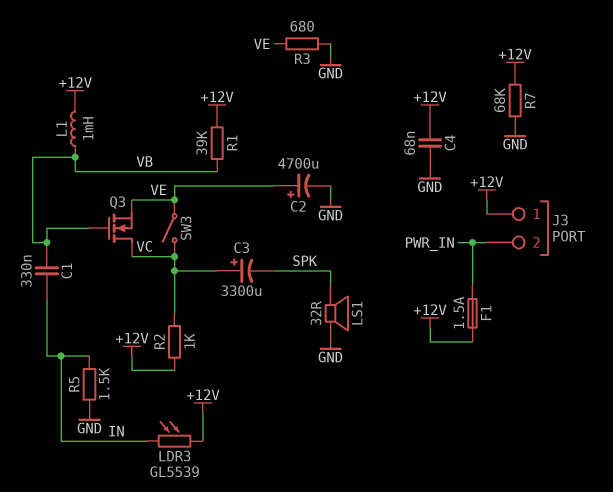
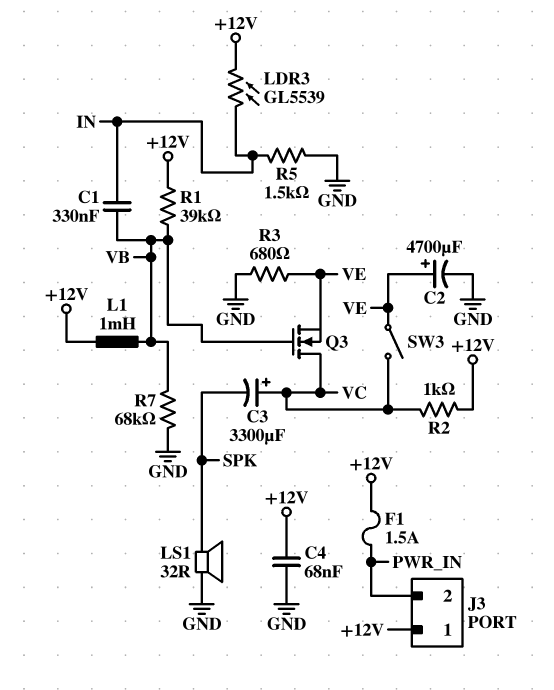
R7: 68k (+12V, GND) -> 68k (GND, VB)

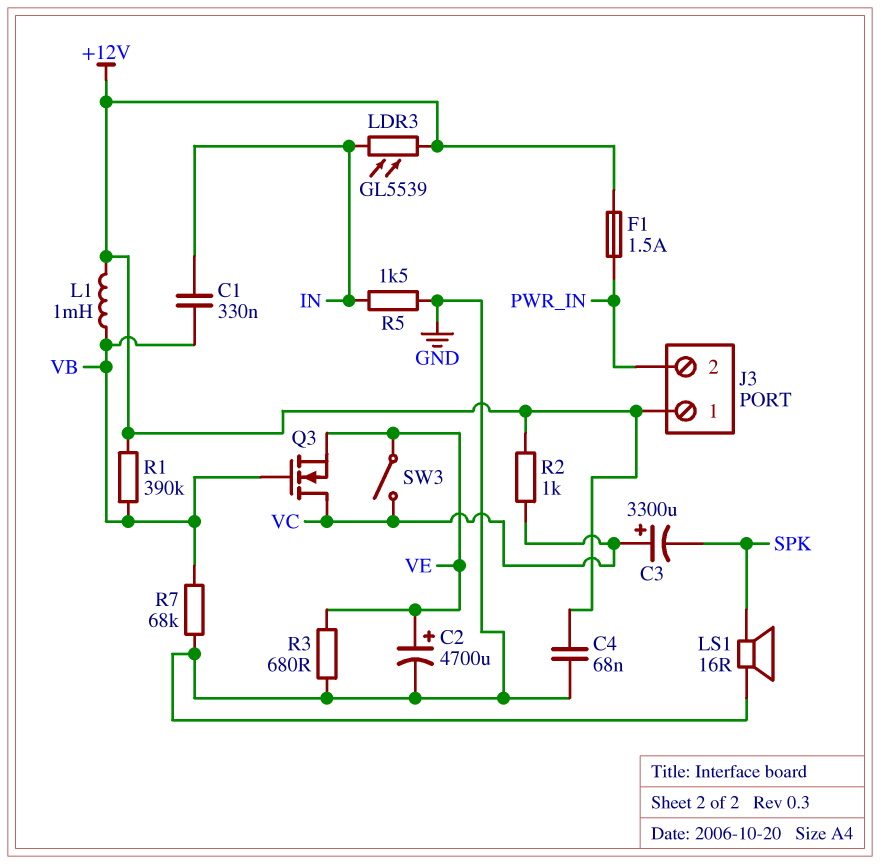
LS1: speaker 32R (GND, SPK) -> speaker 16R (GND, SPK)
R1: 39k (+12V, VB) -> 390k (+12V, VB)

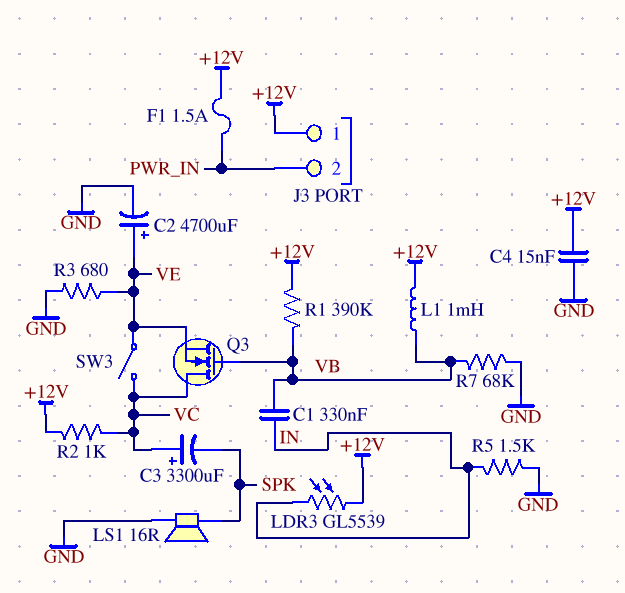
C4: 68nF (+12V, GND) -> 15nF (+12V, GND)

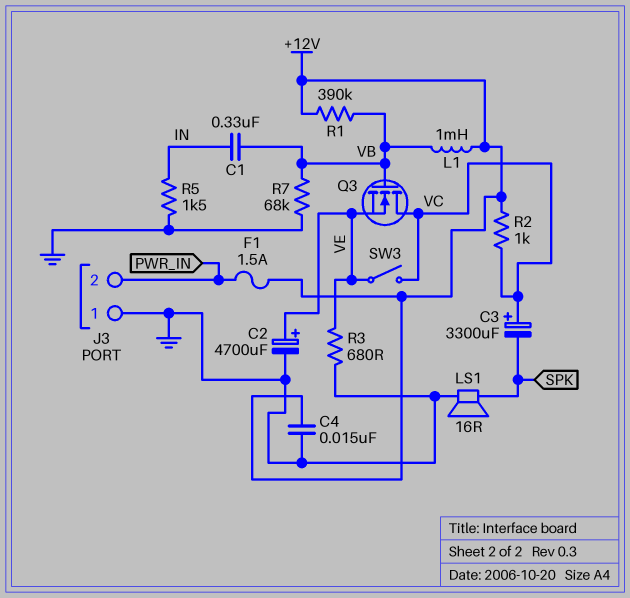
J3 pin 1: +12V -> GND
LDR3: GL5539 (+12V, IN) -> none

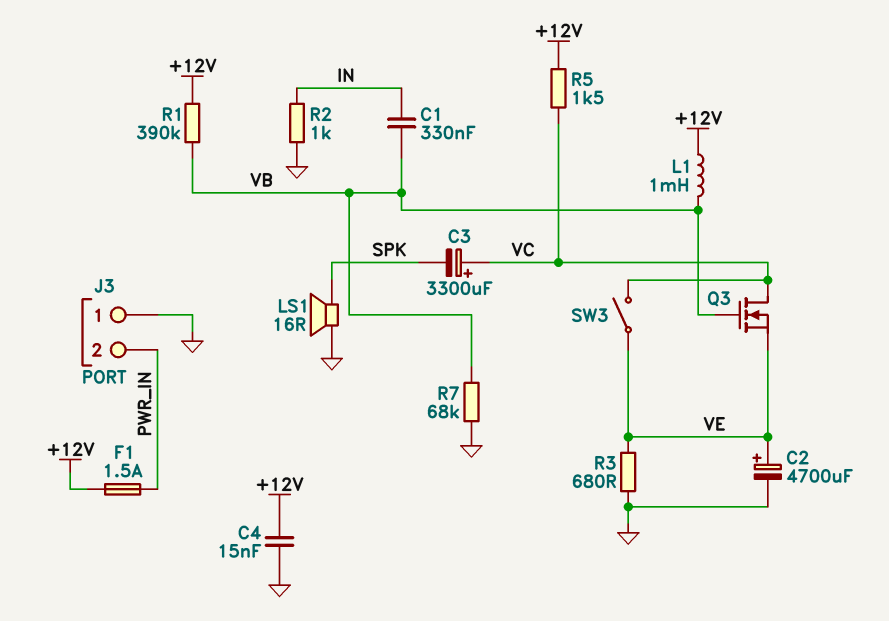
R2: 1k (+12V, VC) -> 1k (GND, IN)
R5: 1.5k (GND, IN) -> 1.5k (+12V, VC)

*-*-*

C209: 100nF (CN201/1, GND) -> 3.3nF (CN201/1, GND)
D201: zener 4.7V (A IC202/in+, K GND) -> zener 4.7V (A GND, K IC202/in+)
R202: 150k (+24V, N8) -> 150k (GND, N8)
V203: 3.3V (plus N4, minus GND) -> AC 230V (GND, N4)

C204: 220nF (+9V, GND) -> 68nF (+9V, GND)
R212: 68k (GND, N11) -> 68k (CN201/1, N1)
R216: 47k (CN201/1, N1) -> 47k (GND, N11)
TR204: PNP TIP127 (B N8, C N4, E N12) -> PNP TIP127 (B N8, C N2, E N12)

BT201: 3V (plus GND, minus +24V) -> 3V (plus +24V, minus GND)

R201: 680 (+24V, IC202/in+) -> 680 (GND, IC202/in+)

*-*-*

### WORK TASK
Leaving all pictures out, output exactly the lines of the material above from the line with "R7: 68k (+12V, GND) -> 68k (GND, VB)" to the line with "R5: 1.5k (GND, IN) -> 1.5k (+12V, VC)", both included.

### YOUR SOLUTION
R7: 68k (+12V, GND) -> 68k (GND, VB)

LS1: speaker 32R (GND, SPK) -> speaker 16R (GND, SPK)
R1: 39k (+12V, VB) -> 390k (+12V, VB)

C4: 68nF (+12V, GND) -> 15nF (+12V, GND)

J3 pin 1: +12V -> GND
LDR3: GL5539 (+12V, IN) -> none

R2: 1k (+12V, VC) -> 1k (GND, IN)
R5: 1.5k (GND, IN) -> 1.5k (+12V, VC)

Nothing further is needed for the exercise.